**Problem**
All of the data should be copied exactly, with the pictures left out.

+ + + + + + +

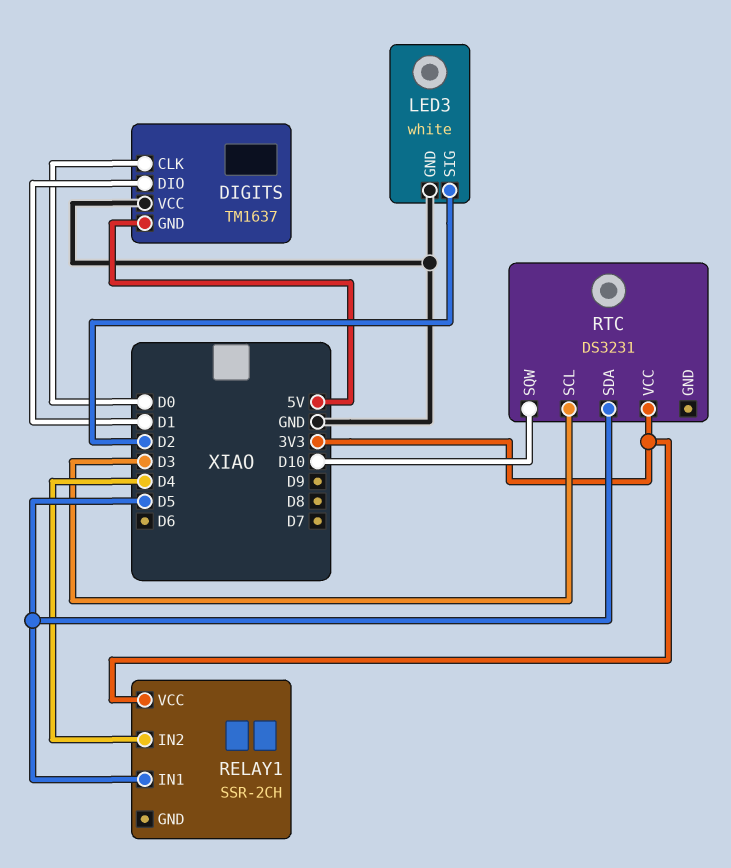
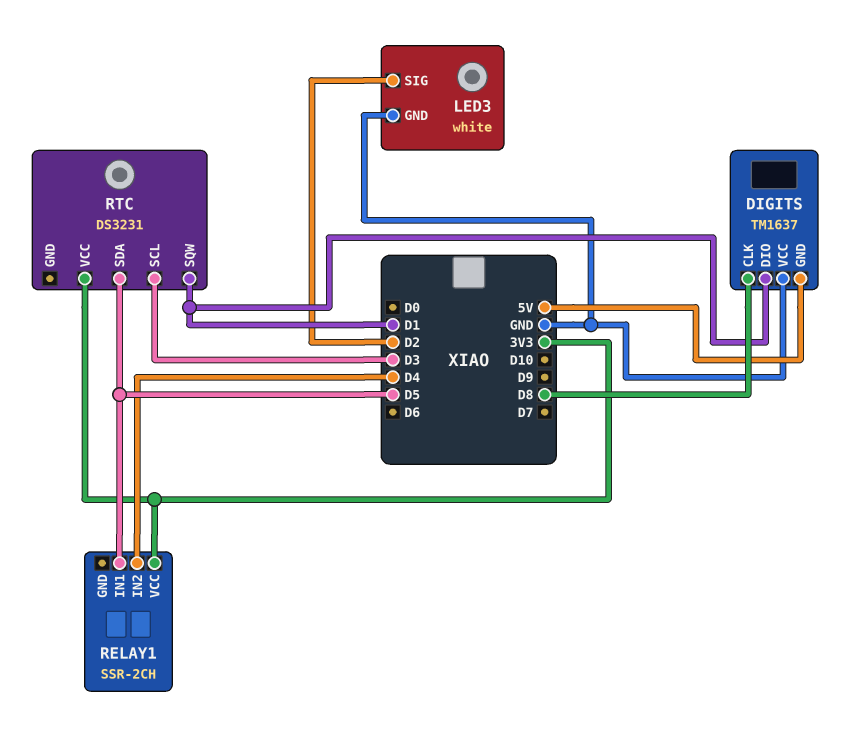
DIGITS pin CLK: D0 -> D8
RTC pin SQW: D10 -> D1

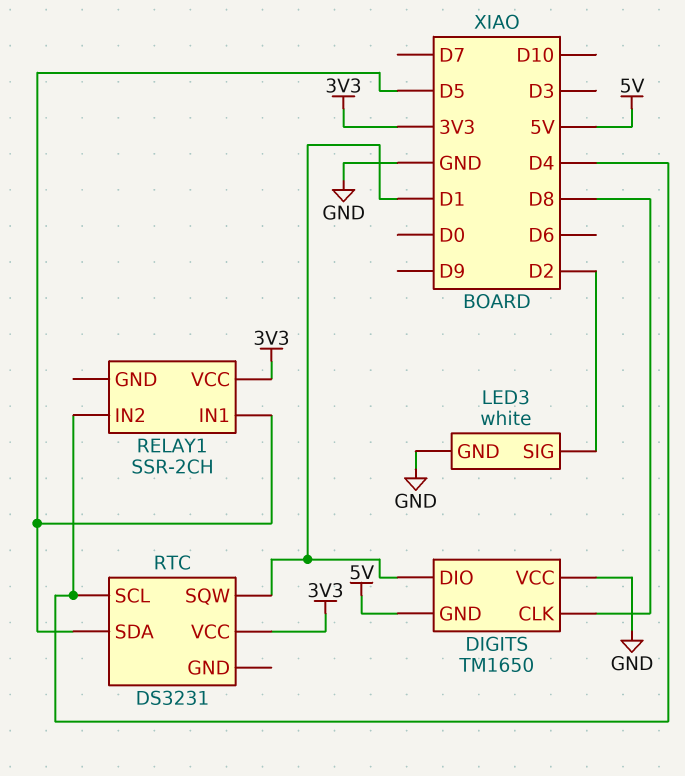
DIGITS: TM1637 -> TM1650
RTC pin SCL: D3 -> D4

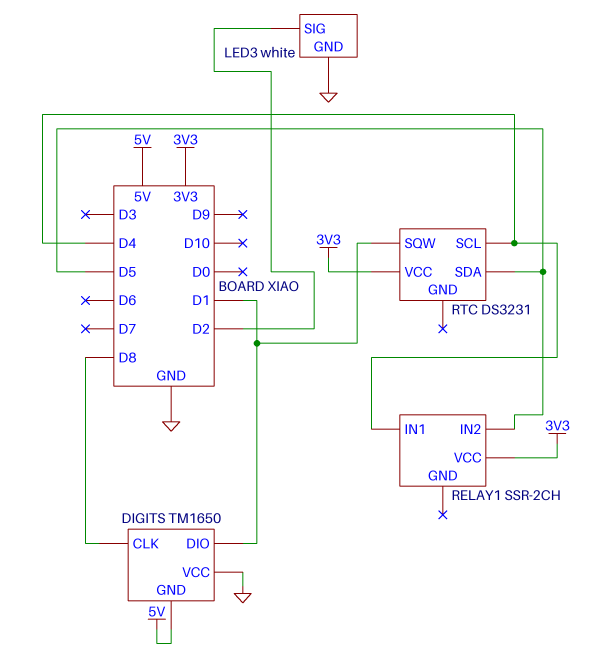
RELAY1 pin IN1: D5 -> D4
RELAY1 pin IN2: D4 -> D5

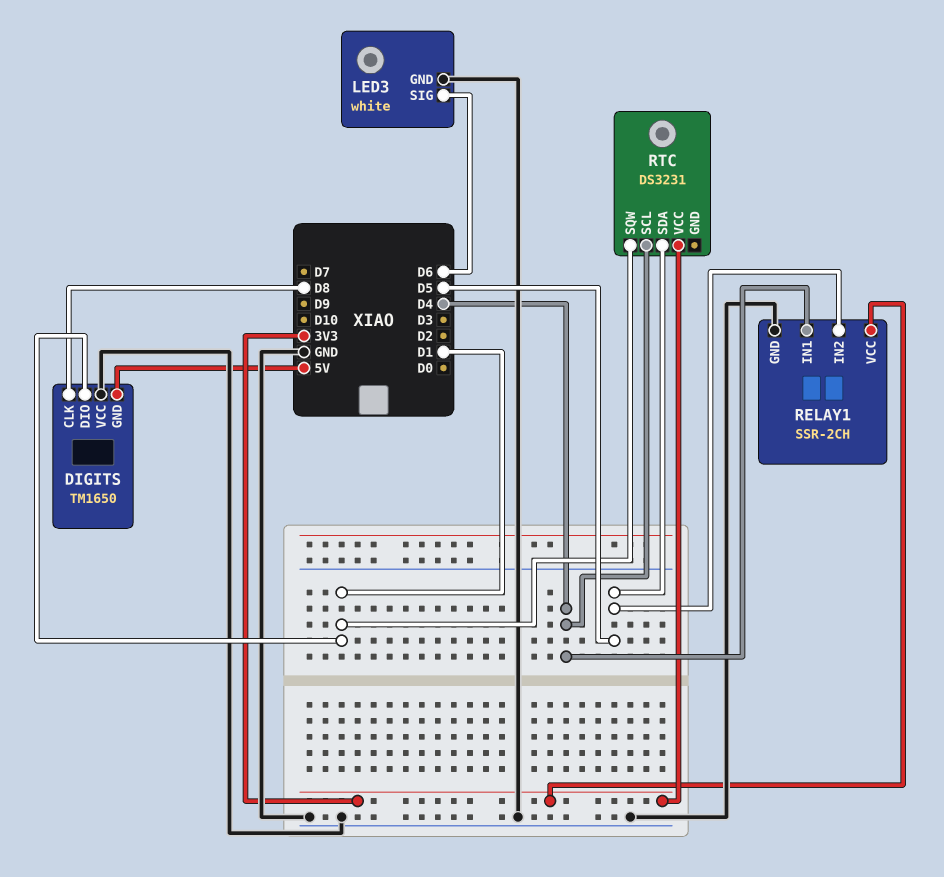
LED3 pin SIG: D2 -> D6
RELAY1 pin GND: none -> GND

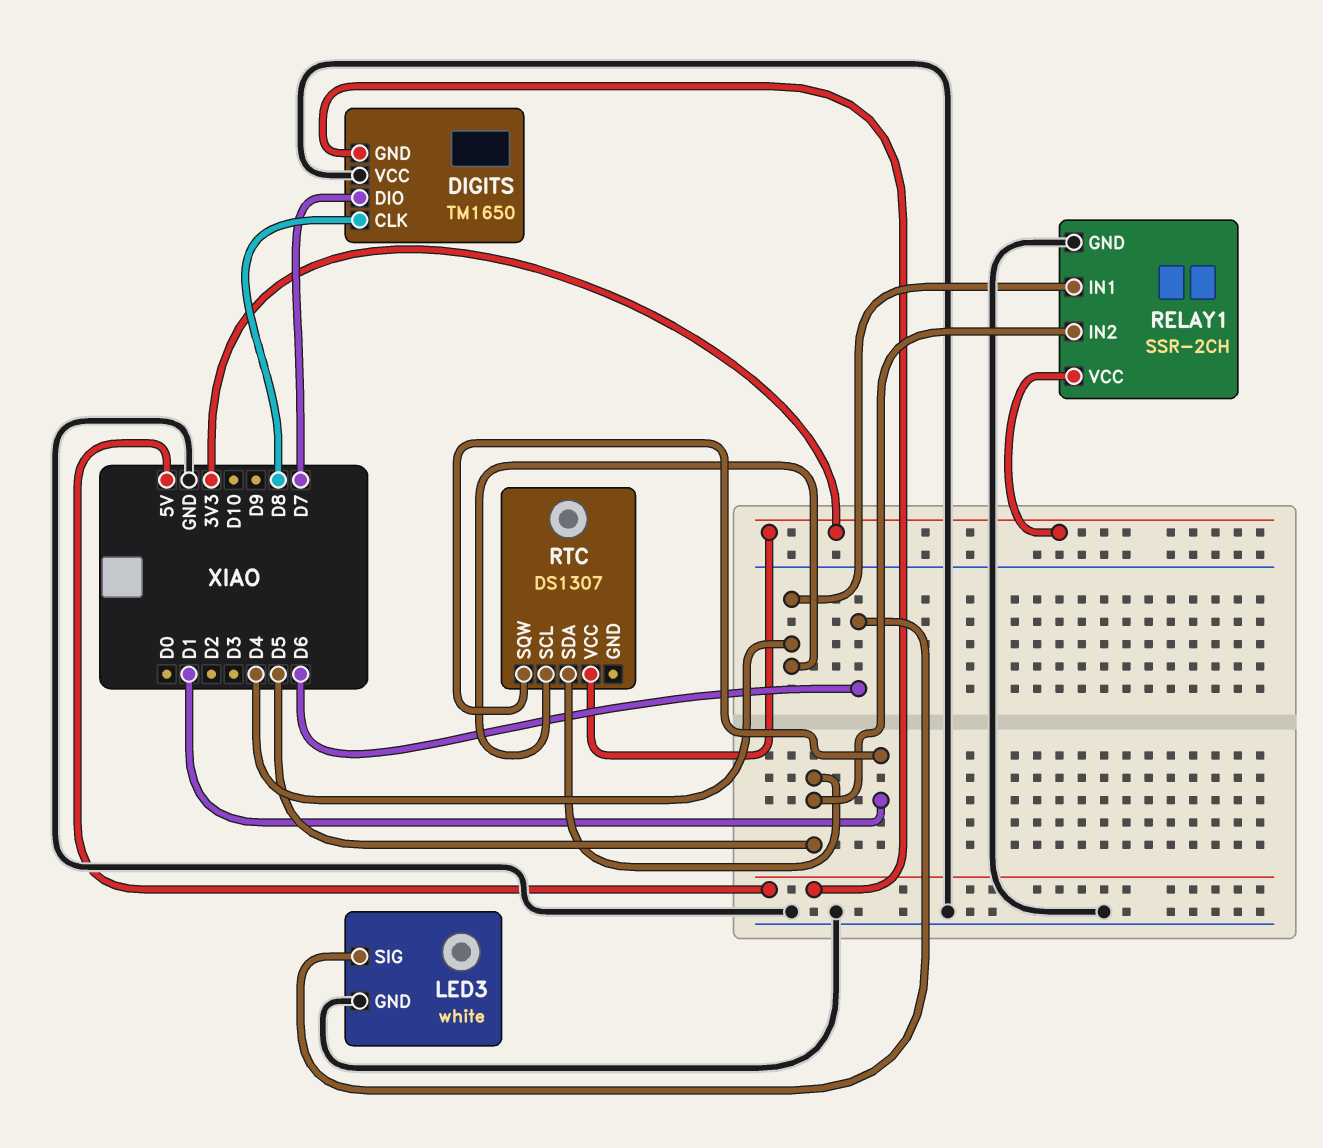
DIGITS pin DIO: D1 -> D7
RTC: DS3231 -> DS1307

+ + + + + + +

**Answer to this problem**
DIGITS pin CLK: D0 -> D8
RTC pin SQW: D10 -> D1

DIGITS: TM1637 -> TM1650
RTC pin SCL: D3 -> D4

RELAY1 pin IN1: D5 -> D4
RELAY1 pin IN2: D4 -> D5

LED3 pin SIG: D2 -> D6
RELAY1 pin GND: none -> GND

DIGITS pin DIO: D1 -> D7
RTC: DS3231 -> DS1307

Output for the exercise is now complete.